(Exercise data Opens)
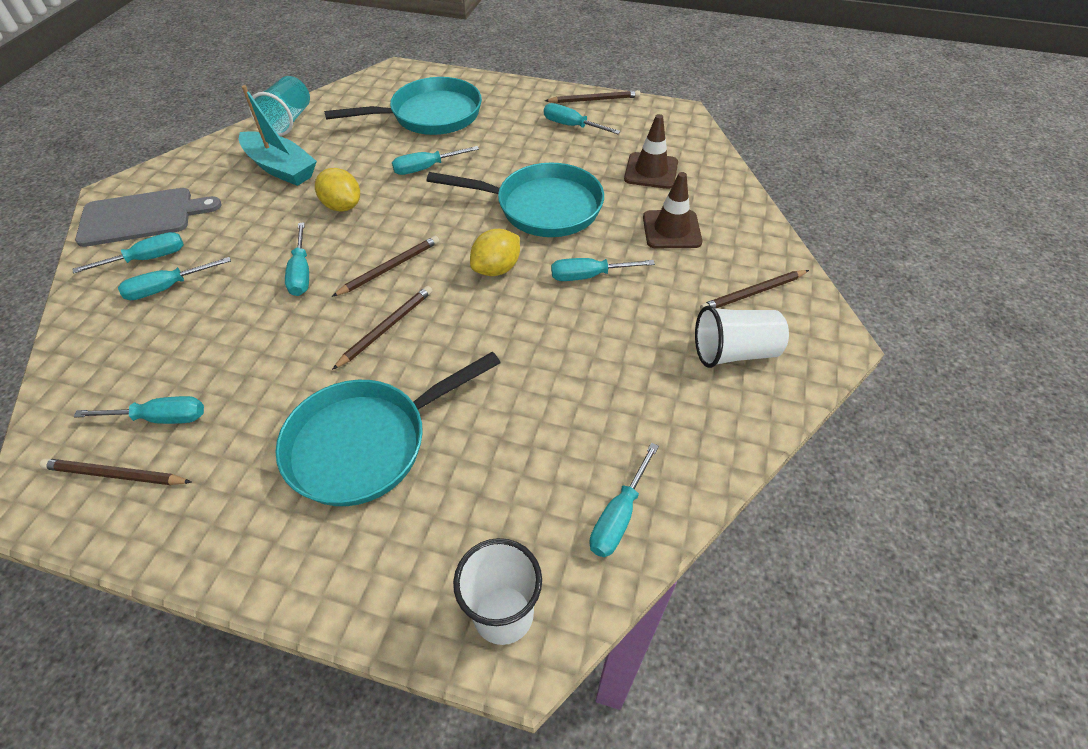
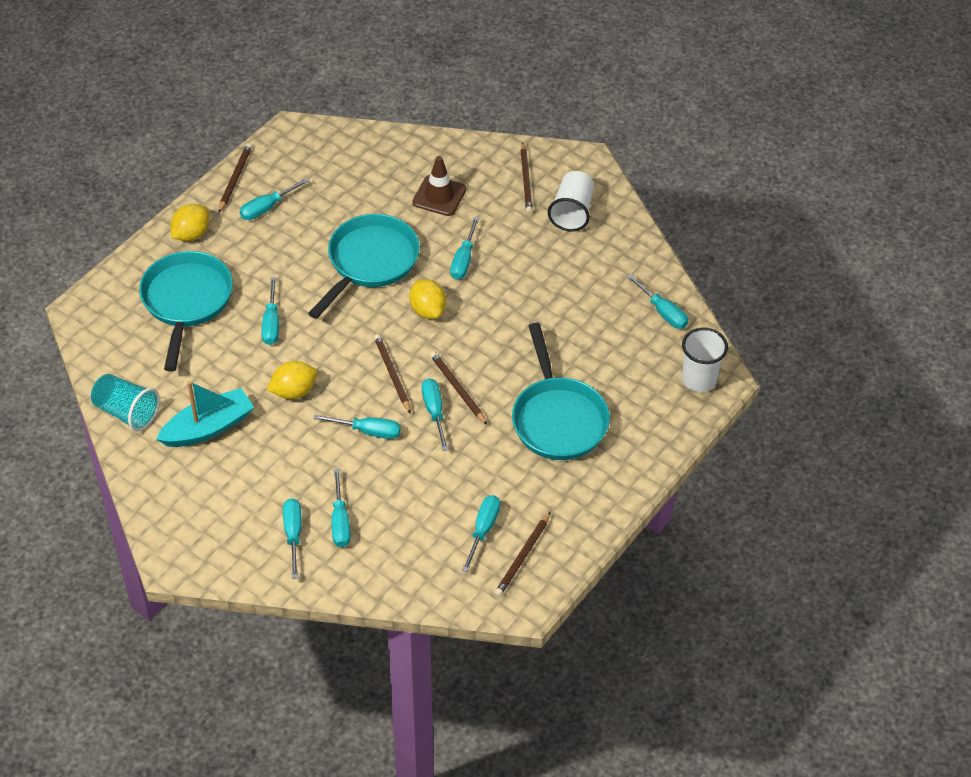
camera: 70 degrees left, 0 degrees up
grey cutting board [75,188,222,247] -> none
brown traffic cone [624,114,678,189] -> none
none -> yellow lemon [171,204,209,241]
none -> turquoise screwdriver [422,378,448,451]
(Exercise data Closes)
(Exercise data Opens)
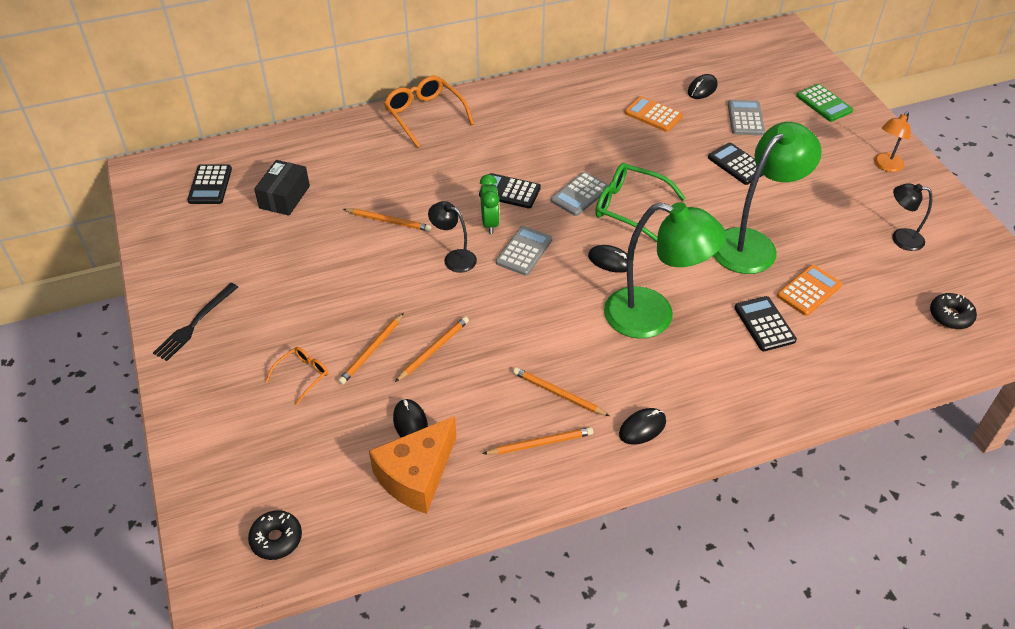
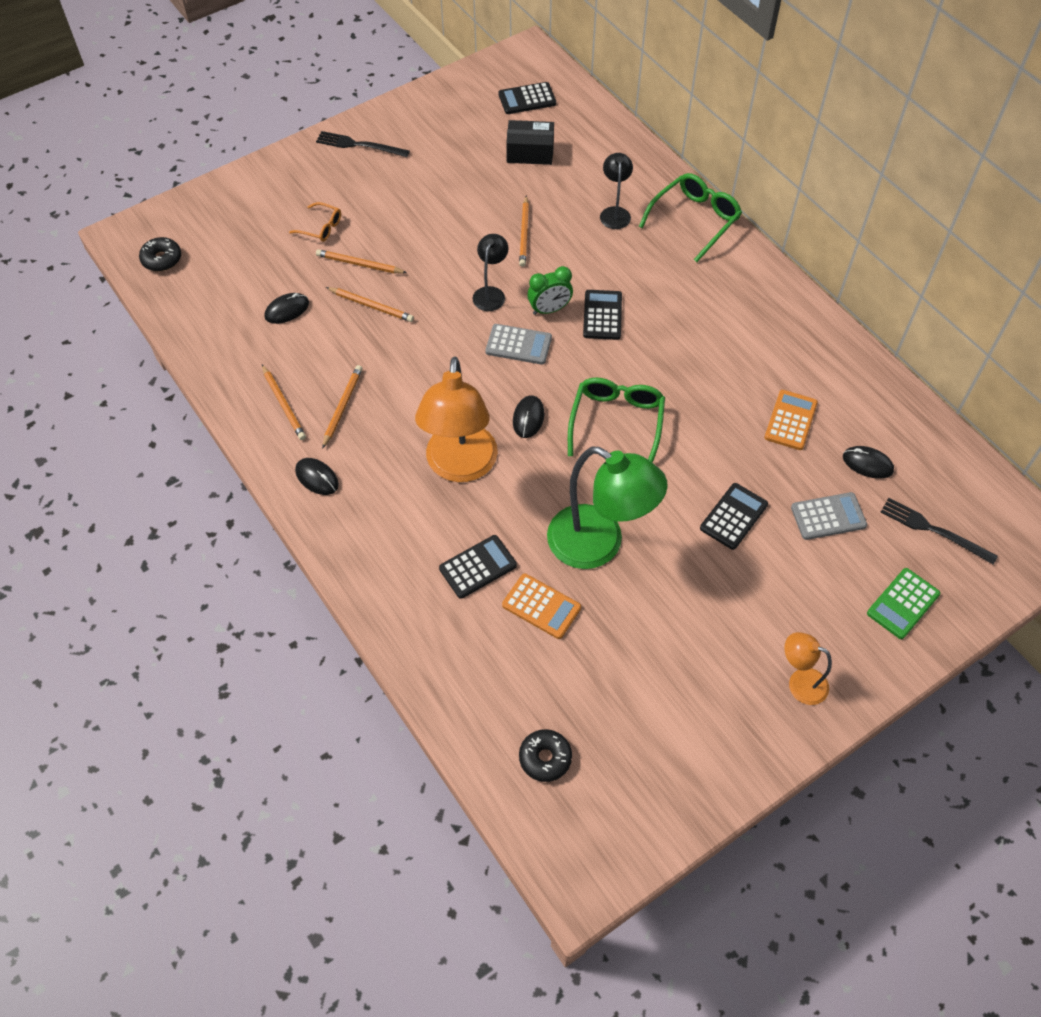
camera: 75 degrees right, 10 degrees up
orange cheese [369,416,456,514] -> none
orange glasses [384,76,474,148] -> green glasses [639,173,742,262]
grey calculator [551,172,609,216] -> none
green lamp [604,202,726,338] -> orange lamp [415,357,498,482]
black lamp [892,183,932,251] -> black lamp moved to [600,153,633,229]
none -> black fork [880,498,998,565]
(Exercise data Closes)
* The problem:
Everything above from the line with "orange cheese [369,416,456,514] -> none" to the line with "black lamp [892,183,932,251]", both included, must be repeated exactly, and nothing outside that range.

* Exercise answer:
orange cheese [369,416,456,514] -> none
orange glasses [384,76,474,148] -> green glasses [639,173,742,262]
grey calculator [551,172,609,216] -> none
green lamp [604,202,726,338] -> orange lamp [415,357,498,482]
black lamp [892,183,932,251] -> black lamp moved to [600,153,633,229]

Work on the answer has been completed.